-- DATA PROVIDED follows --
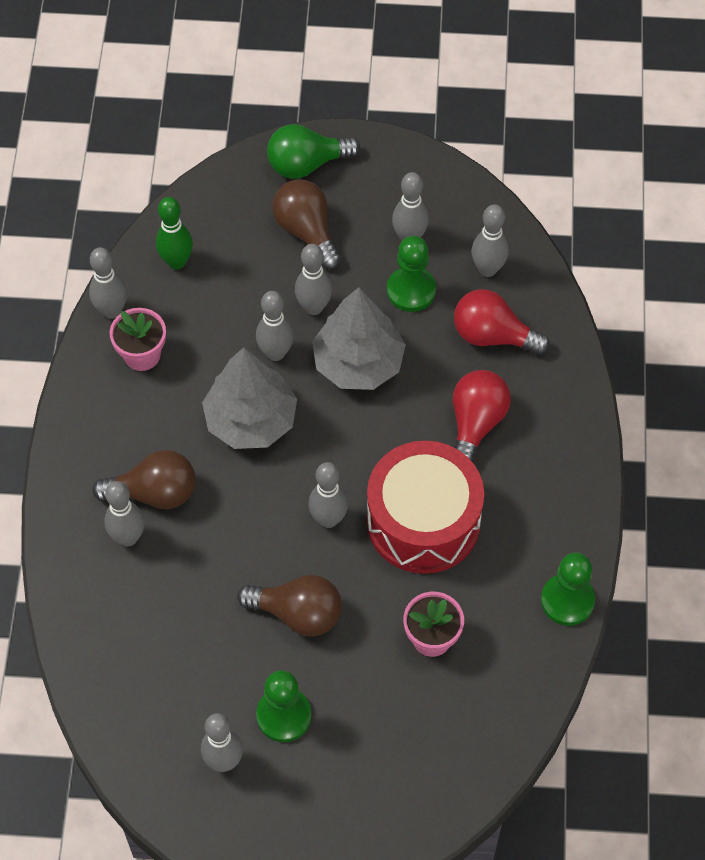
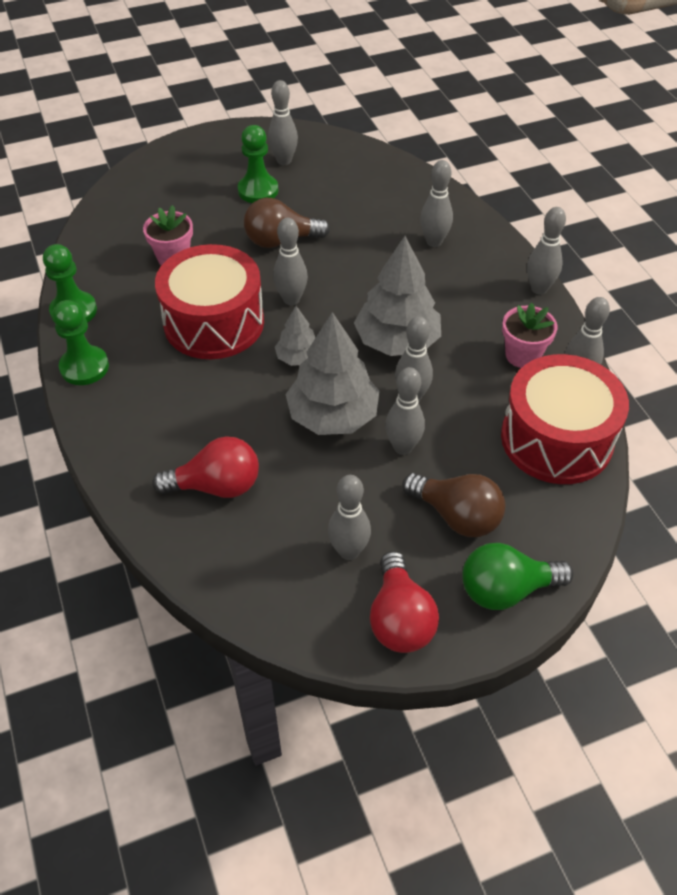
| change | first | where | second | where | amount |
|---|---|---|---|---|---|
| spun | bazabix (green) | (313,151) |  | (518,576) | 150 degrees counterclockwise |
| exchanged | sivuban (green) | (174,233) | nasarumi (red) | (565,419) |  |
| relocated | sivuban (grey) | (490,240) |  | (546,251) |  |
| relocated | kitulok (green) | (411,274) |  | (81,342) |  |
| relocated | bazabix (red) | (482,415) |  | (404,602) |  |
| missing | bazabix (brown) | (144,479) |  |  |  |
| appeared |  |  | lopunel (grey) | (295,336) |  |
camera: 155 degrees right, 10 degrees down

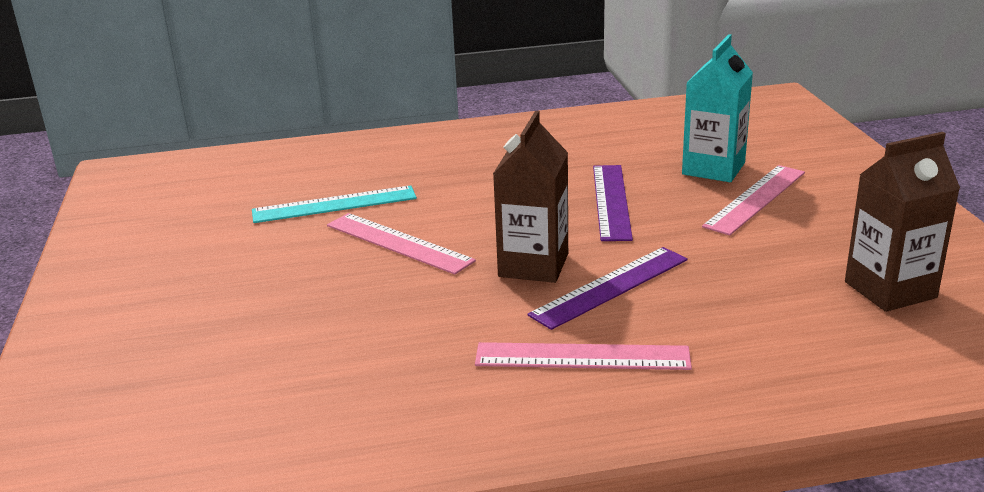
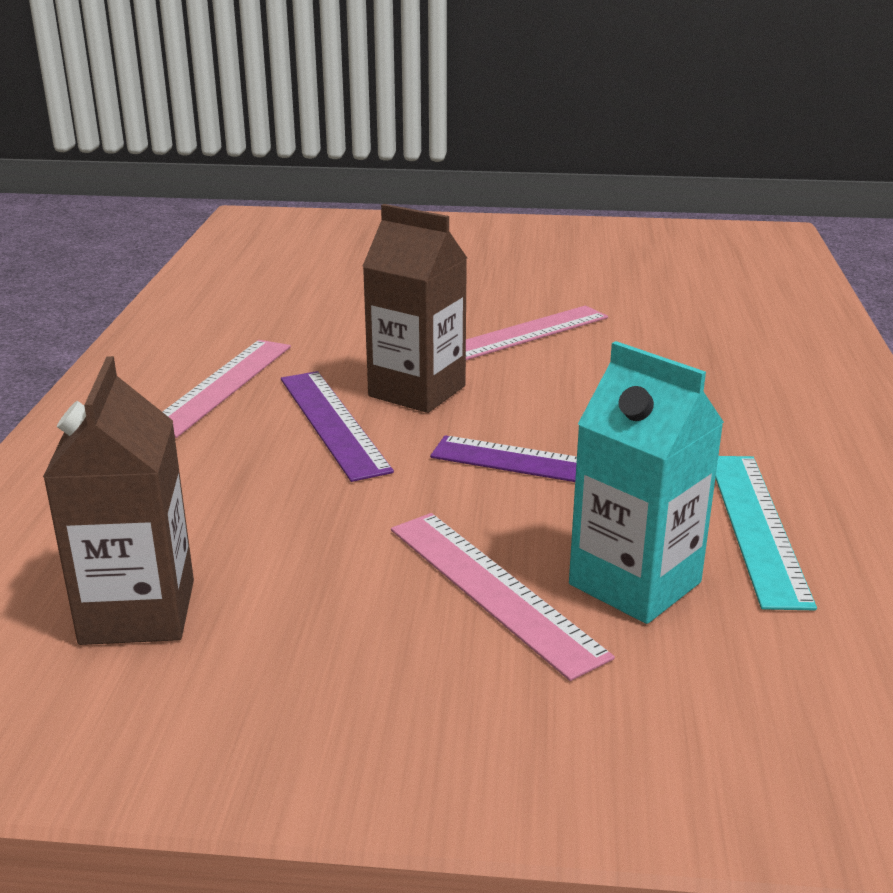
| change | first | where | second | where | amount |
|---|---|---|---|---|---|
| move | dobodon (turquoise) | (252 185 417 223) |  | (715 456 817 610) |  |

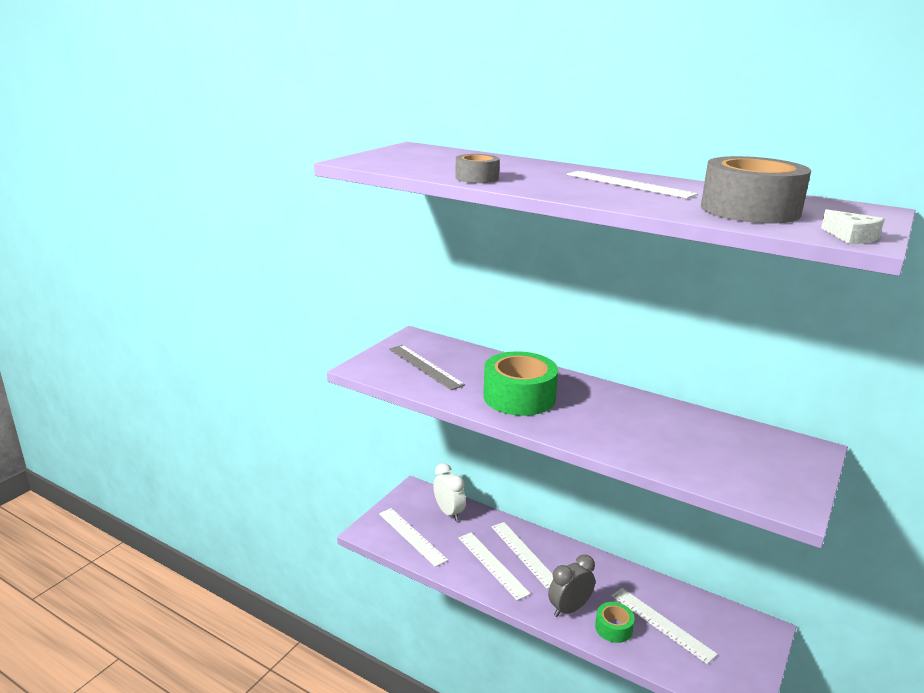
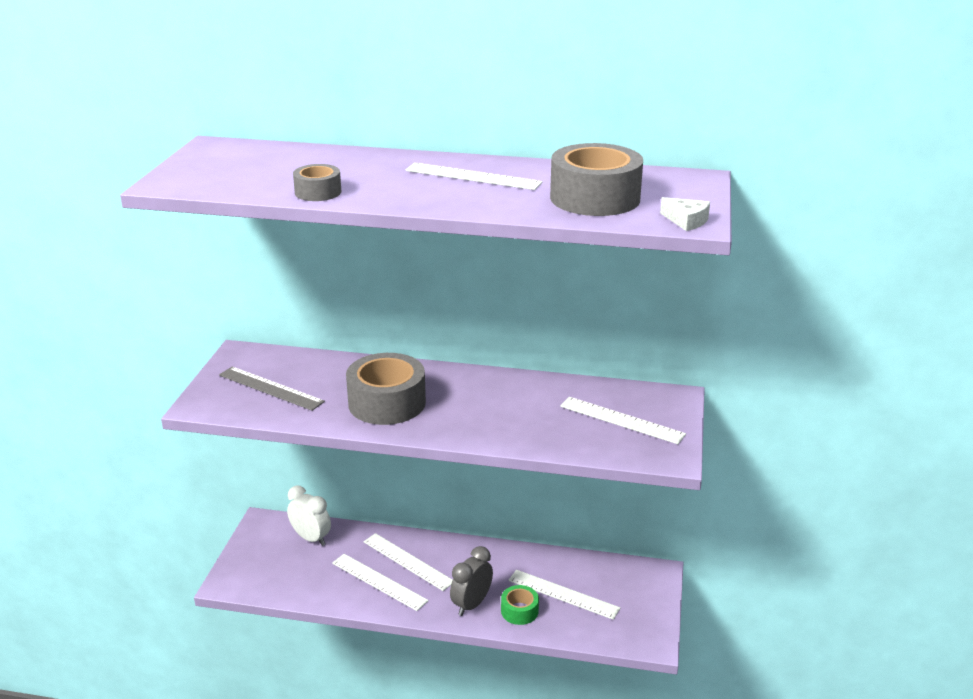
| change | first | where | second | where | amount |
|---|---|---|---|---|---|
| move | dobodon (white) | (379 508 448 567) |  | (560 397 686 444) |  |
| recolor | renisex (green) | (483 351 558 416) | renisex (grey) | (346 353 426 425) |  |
-- DATA PROVIDED concluded --
-- DATA PROVIDED follows --
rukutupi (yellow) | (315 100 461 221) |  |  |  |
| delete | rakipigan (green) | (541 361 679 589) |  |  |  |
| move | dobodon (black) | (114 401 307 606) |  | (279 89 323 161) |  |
-- DATA PROVIDED concluded --
(ACTIVITY) From the records above, copy only the lines running from the line containing "dobodon (turquoise) |" to the line containing "recolor | renisex", both ends included. Leave the pictures out.

(SOLUTION FOR THIS EXERCISE)
| move | dobodon (turquoise) | (252 185 417 223) |  | (715 456 817 610) |  |

| change | first | where | second | where | amount |
|---|---|---|---|---|---|
| move | dobodon (white) | (379 508 448 567) |  | (560 397 686 444) |  |
| recolor | renisex (green) | (483 351 558 416) | renisex (grey) | (346 353 426 425) |  |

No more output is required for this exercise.